Task instructions: In the data that follows, every line containing the word "replaced" should be returned.

### Record excerpts

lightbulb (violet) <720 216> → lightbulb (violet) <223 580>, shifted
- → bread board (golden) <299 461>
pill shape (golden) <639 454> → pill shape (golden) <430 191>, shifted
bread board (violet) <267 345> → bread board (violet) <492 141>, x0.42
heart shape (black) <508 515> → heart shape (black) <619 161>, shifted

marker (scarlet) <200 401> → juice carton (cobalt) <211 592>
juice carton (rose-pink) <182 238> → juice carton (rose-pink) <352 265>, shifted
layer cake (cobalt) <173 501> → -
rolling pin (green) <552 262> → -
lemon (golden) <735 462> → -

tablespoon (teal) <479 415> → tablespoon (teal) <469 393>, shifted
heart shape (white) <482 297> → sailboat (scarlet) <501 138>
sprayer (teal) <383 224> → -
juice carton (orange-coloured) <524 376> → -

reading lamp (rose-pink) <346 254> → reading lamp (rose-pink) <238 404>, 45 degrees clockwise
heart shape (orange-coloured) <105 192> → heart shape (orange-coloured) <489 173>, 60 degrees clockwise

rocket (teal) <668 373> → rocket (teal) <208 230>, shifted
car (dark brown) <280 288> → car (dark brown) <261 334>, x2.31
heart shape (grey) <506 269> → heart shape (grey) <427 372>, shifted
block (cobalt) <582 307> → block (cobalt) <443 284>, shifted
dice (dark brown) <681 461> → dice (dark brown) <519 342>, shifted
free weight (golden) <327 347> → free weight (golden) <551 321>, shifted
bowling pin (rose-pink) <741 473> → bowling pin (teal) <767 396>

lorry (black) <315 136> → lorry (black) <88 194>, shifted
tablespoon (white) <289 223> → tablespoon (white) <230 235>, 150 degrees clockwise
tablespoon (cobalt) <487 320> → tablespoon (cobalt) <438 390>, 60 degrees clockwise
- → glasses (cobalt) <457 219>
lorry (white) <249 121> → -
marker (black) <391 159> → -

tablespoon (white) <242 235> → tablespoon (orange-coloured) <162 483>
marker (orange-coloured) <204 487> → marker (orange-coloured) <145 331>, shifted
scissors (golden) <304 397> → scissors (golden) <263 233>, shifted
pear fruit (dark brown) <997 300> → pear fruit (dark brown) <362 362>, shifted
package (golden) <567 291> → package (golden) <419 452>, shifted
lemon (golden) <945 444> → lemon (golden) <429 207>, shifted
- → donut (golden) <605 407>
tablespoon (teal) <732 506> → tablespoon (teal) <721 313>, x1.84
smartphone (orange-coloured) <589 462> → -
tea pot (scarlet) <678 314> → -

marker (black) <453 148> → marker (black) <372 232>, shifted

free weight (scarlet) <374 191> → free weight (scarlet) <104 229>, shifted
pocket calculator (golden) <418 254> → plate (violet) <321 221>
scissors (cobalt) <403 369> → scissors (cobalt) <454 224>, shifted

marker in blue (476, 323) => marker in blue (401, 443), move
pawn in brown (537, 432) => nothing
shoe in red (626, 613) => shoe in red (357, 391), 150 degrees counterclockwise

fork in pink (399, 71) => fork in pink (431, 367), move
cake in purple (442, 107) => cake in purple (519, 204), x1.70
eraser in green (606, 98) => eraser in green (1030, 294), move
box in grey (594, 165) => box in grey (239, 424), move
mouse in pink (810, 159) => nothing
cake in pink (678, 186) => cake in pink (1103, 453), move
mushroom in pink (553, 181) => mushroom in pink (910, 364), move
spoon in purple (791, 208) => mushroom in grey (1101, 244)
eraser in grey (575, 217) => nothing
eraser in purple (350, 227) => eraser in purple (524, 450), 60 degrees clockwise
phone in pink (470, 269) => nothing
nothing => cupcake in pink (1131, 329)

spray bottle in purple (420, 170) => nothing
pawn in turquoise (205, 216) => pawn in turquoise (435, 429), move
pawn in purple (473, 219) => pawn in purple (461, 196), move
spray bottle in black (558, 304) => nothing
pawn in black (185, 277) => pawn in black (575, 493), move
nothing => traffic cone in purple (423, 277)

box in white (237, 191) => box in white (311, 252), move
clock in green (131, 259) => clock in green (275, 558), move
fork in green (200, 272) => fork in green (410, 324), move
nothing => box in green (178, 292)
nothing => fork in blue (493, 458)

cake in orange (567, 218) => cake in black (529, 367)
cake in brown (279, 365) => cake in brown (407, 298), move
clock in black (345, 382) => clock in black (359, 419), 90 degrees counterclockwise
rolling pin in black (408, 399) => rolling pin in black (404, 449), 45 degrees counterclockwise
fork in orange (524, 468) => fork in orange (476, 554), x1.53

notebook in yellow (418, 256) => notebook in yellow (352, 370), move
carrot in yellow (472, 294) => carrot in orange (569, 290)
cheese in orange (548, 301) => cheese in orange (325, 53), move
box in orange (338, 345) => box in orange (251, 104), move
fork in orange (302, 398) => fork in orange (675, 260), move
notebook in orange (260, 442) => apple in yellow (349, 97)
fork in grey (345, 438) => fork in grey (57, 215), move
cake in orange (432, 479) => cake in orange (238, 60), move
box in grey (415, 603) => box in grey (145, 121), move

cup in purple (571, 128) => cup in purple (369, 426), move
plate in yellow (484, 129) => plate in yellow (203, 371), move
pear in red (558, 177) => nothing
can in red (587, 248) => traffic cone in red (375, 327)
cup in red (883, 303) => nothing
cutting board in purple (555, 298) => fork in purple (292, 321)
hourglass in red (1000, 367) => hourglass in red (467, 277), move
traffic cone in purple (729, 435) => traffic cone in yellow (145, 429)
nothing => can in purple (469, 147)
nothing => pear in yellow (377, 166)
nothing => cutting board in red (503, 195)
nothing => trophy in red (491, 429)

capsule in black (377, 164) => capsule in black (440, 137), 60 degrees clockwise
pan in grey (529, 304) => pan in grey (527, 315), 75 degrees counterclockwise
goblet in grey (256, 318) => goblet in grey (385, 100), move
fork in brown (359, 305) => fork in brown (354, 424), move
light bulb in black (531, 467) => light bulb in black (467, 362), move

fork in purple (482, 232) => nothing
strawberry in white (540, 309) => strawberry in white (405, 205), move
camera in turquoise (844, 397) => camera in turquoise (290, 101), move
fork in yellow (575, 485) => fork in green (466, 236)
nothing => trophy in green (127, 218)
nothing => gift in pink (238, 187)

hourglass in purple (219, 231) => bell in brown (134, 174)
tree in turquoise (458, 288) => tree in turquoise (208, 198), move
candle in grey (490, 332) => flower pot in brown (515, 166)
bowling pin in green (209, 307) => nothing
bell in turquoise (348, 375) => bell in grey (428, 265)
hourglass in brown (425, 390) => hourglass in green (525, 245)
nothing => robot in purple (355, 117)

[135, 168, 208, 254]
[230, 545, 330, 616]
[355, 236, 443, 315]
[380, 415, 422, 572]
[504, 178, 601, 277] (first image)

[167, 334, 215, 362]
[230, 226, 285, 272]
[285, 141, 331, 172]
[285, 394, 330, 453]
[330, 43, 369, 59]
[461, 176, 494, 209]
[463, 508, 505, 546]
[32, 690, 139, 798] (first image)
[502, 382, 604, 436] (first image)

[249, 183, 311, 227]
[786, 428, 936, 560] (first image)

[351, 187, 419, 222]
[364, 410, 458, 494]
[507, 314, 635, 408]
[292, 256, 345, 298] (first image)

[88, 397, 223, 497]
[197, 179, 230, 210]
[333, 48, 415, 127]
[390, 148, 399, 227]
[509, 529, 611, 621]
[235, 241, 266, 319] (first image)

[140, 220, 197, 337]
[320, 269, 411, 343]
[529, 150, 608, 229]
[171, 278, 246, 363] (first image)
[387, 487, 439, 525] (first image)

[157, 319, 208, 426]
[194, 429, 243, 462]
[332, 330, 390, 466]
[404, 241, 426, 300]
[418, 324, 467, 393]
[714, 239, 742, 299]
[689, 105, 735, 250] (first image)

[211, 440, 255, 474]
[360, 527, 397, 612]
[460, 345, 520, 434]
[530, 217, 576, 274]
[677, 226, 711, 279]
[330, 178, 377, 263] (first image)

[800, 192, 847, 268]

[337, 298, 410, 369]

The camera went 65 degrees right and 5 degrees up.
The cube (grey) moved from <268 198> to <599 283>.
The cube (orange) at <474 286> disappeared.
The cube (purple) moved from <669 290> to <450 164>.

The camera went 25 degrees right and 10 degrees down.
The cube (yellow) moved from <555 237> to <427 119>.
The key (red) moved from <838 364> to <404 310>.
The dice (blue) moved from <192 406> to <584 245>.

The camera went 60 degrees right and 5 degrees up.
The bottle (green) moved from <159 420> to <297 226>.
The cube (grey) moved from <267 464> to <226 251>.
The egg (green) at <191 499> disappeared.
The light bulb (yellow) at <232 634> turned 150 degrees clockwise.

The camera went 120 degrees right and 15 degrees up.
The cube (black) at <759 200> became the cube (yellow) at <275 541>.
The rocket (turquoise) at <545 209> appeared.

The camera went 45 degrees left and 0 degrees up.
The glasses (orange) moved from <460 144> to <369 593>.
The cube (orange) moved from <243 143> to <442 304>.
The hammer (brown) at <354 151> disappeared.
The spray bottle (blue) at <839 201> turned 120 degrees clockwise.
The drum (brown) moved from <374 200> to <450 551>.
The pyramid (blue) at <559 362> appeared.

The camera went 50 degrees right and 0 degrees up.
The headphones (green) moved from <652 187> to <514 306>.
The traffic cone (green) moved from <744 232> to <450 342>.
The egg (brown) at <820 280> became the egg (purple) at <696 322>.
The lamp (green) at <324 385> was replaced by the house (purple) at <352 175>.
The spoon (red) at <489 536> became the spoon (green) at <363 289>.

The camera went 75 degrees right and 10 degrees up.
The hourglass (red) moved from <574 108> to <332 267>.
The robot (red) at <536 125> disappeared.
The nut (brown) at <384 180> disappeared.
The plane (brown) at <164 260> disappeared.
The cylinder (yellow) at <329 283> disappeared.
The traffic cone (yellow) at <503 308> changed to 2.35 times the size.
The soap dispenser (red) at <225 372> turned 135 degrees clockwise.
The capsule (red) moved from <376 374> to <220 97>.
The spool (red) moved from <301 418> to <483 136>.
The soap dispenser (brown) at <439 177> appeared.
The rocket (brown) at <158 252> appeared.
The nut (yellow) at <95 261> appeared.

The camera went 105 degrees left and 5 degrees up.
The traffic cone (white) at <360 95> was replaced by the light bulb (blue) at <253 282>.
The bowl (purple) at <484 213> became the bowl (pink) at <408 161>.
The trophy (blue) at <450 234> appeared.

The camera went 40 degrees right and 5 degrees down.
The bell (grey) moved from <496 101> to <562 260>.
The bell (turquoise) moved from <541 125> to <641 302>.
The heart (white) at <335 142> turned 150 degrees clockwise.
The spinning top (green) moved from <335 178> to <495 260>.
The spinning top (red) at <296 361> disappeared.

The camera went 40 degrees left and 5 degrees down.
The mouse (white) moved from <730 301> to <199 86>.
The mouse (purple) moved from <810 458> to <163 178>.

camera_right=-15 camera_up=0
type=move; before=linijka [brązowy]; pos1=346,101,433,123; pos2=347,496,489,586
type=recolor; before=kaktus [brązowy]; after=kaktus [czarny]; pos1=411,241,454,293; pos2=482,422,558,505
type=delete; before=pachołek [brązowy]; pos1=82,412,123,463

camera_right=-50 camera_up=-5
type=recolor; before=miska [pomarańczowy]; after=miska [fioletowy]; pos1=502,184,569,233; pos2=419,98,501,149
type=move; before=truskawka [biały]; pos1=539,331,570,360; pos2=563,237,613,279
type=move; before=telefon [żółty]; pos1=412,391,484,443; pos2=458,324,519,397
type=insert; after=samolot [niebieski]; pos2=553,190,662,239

######

Your response:
The lamp (green) at <324 385> was replaced by the house (purple) at <352 175>.
The traffic cone (white) at <360 95> was replaced by the light bulb (blue) at <253 282>.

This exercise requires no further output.